# [About this exercise]
Your task is to return all the entries below exactly, with every picture omitted.

==== Records provided

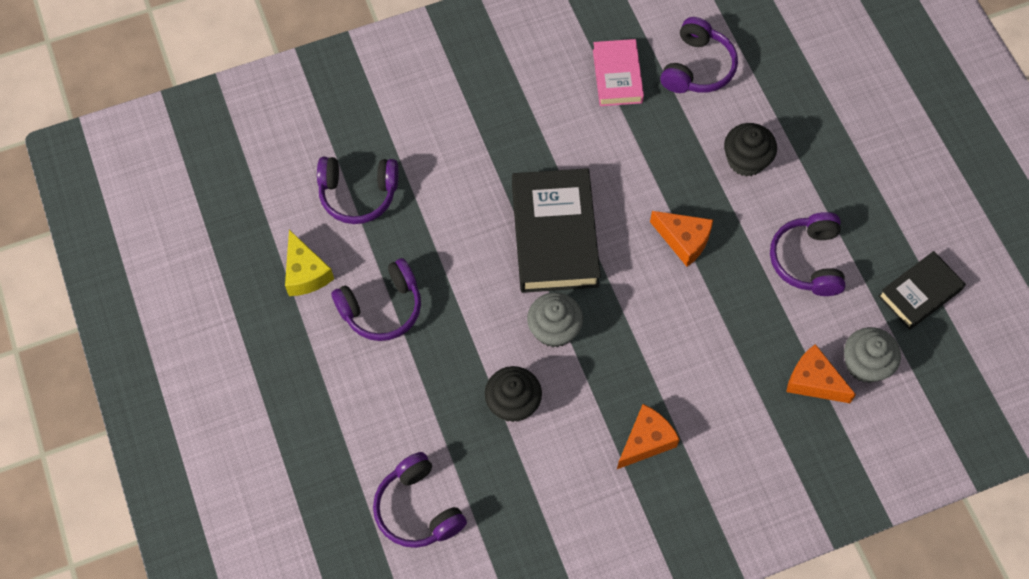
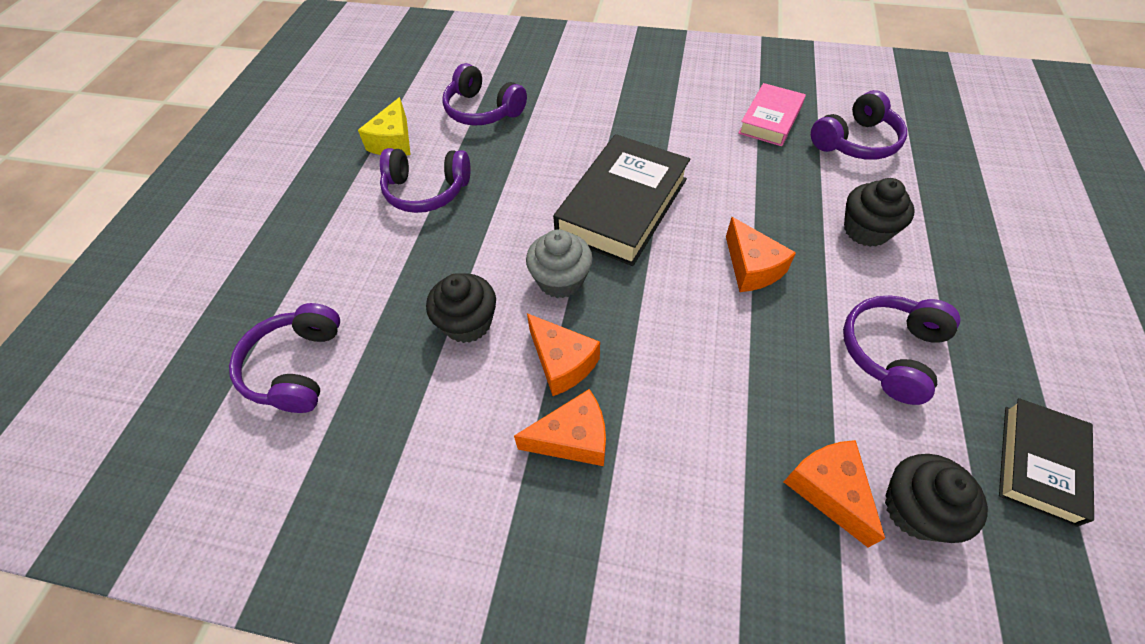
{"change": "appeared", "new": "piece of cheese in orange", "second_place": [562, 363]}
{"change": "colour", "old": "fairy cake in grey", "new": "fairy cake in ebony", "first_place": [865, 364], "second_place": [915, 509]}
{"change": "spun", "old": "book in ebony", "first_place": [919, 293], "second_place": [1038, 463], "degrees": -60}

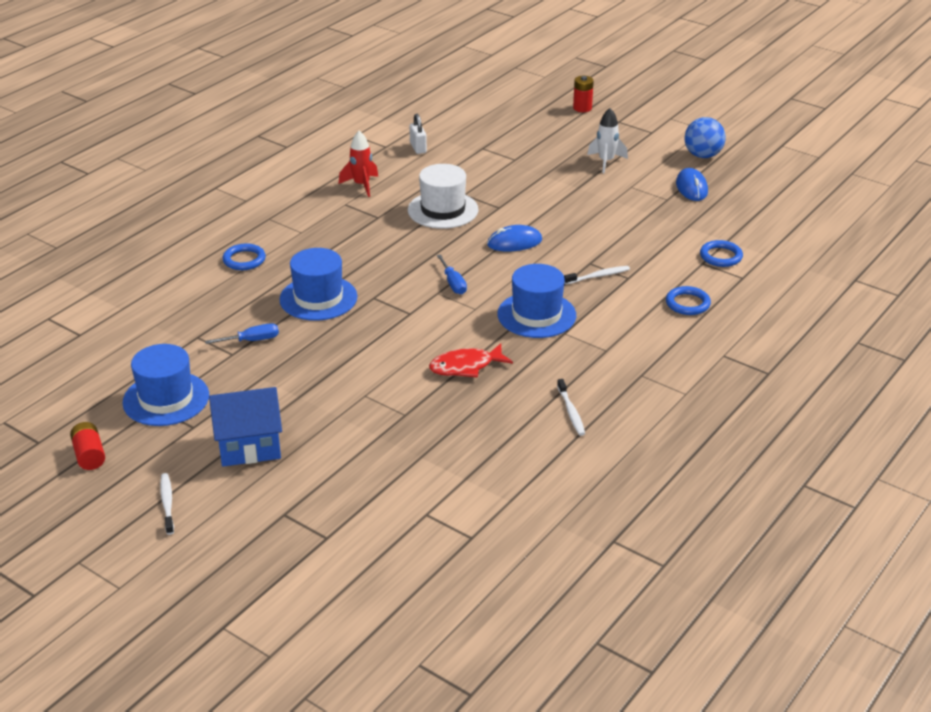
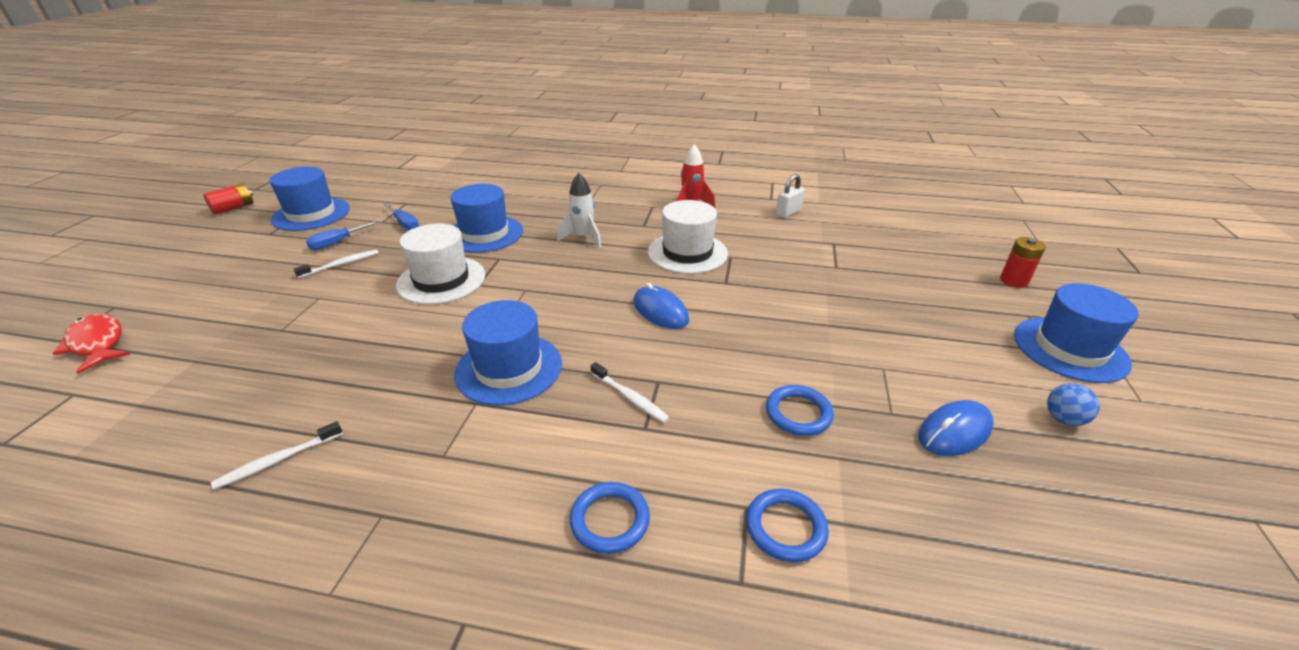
{"change": "relocated", "old": "toy fish in red", "first_place": [466, 366], "second_place": [97, 343]}
{"change": "relocated", "old": "toothbrush in white", "first_place": [167, 503], "second_place": [341, 264]}
{"change": "relocated", "old": "flat screwdriver in royal blue", "first_place": [453, 283], "second_place": [337, 243]}
{"change": "appeared", "new": "top hat in white", "second_place": [441, 280]}
{"change": "relocated", "old": "spaceship in white", "first_place": [606, 162], "second_place": [583, 238]}
{"change": "relocated", "old": "torus in royal blue", "first_place": [244, 260], "second_place": [798, 413]}
{"change": "appeared", "new": "top hat in royal blue", "second_place": [1070, 349]}
{"change": "size", "old": "sphere in royal blue", "first_place": [703, 155], "second_place": [1063, 419], "factor": 0.59}
{"change": "missing", "old": "cottage in royal blue", "first_place": [249, 446]}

========

# [Reply]
{"change": "appeared", "new": "piece of cheese in orange", "second_place": [562, 363]}
{"change": "colour", "old": "fairy cake in grey", "new": "fairy cake in ebony", "first_place": [865, 364], "second_place": [915, 509]}
{"change": "spun", "old": "book in ebony", "first_place": [919, 293], "second_place": [1038, 463], "degrees": -60}

{"change": "relocated", "old": "toy fish in red", "first_place": [466, 366], "second_place": [97, 343]}
{"change": "relocated", "old": "toothbrush in white", "first_place": [167, 503], "second_place": [341, 264]}
{"change": "relocated", "old": "flat screwdriver in royal blue", "first_place": [453, 283], "second_place": [337, 243]}
{"change": "appeared", "new": "top hat in white", "second_place": [441, 280]}
{"change": "relocated", "old": "spaceship in white", "first_place": [606, 162], "second_place": [583, 238]}
{"change": "relocated", "old": "torus in royal blue", "first_place": [244, 260], "second_place": [798, 413]}
{"change": "appeared", "new": "top hat in royal blue", "second_place": [1070, 349]}
{"change": "size", "old": "sphere in royal blue", "first_place": [703, 155], "second_place": [1063, 419], "factor": 0.59}
{"change": "missing", "old": "cottage in royal blue", "first_place": [249, 446]}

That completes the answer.